=== DATASET CONTENT ===
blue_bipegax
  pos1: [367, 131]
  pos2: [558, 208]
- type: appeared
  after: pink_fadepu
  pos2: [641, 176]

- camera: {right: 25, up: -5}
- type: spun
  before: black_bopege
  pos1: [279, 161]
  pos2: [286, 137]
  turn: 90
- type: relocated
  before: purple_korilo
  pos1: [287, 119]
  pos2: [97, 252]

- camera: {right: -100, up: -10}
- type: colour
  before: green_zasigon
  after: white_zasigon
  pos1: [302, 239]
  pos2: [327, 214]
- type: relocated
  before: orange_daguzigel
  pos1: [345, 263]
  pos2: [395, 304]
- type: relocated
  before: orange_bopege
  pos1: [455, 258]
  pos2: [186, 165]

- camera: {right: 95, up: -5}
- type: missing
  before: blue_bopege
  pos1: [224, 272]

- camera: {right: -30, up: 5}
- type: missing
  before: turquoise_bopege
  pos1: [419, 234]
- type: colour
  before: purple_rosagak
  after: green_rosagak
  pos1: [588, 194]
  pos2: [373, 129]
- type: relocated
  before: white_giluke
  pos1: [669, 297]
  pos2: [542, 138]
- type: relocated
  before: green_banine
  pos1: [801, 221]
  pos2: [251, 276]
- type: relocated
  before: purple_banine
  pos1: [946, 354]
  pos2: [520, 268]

=== TASK GOAL ===
Since only part of the listing is wanted, copy exactly the lines from the one holding "pos2: [327, 214]" to the one holding "before: blue_bopege", both included.

=== TASK ANSWER ===
  pos2: [327, 214]
- type: relocated
  before: orange_daguzigel
  pos1: [345, 263]
  pos2: [395, 304]
- type: relocated
  before: orange_bopege
  pos1: [455, 258]
  pos2: [186, 165]

- camera: {right: 95, up: -5}
- type: missing
  before: blue_bopege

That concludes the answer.